__EXERCISE__: Write out each line of the records that has "none" in it.

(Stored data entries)
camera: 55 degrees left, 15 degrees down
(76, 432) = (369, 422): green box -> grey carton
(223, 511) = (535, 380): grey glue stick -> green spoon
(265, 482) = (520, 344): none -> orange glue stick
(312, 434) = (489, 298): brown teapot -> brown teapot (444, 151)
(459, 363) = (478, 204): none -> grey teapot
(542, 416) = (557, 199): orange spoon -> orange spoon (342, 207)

==

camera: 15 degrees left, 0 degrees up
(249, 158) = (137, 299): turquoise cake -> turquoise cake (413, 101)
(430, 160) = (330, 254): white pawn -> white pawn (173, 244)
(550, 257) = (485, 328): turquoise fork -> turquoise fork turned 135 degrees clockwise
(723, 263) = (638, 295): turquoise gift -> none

__EXPECTED OUTPUT__:
(265, 482) = (520, 344): none -> orange glue stick
(459, 363) = (478, 204): none -> grey teapot
(723, 263) = (638, 295): turquoise gift -> none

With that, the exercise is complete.